(Records for this task):
--- --- ---

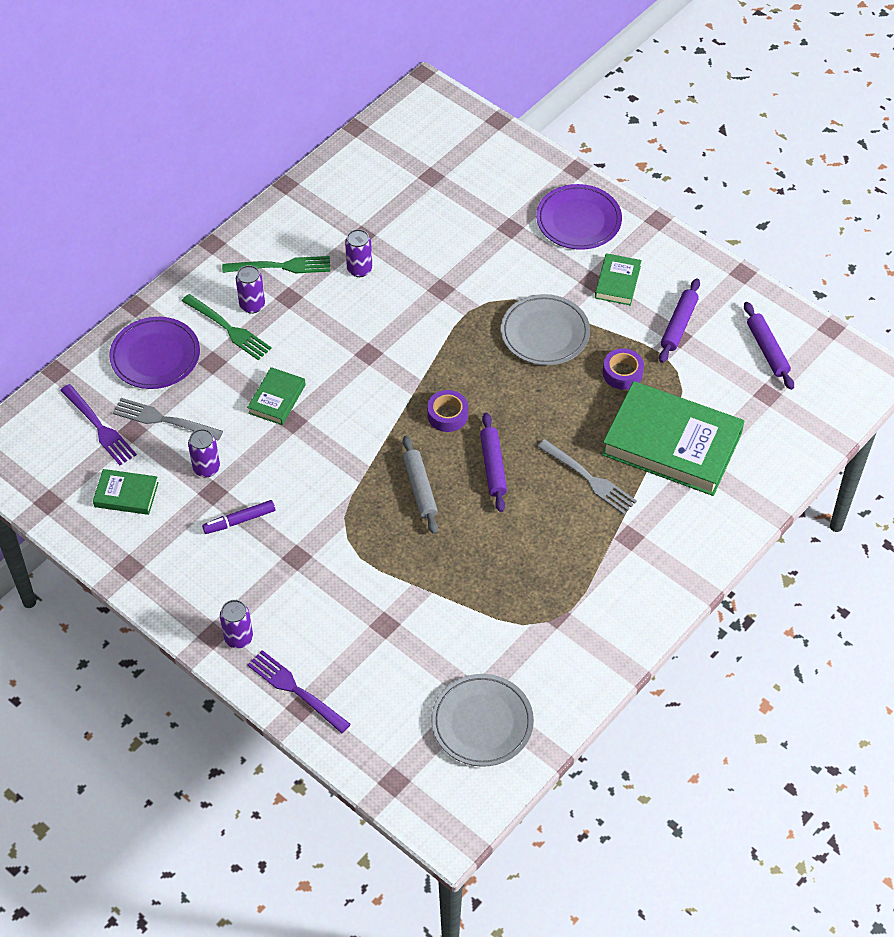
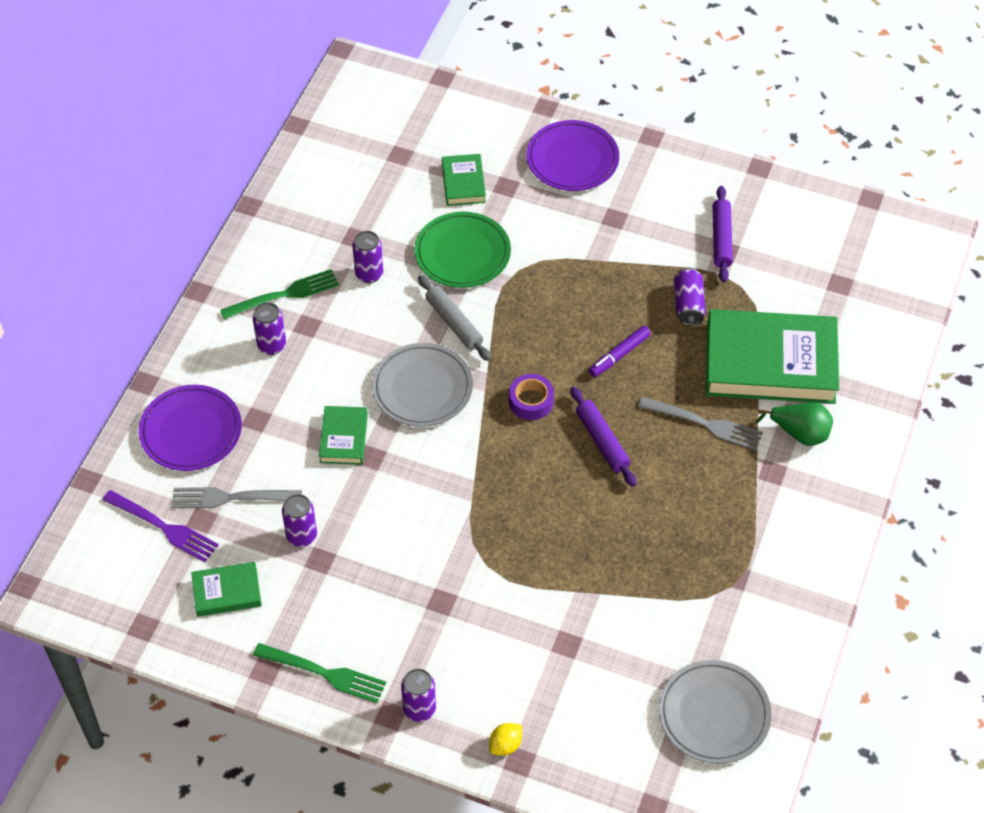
camera: 20 degrees left, 0 degrees up
(228, 328) = (257, 378): green fork -> green fork (324, 673)
(240, 520) = (363, 581): purple marker -> purple marker (619, 355)
(295, 690) = (505, 745): purple fork -> yellow lemon
(420, 488) = (538, 488): grey rolling pin -> grey rolling pin (454, 323)
(446, 274) = (462, 253): none -> green plate
(545, 333) = (591, 286): grey plate -> grey plate (422, 388)
(617, 282) = (640, 212): green book -> green book (463, 183)
(622, 373) = (688, 304): purple tape -> purple can
(669, 511) = (799, 433): none -> green pear
(767, 350) = (819, 239): purple rolling pin -> none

--- --- ---

(To do): Each line from the one containing "(669, 511) = (799, 433): none -> green pear" through the end of the material should be restated word for word; leave out every line before it.

(Written reply):
(669, 511) = (799, 433): none -> green pear
(767, 350) = (819, 239): purple rolling pin -> none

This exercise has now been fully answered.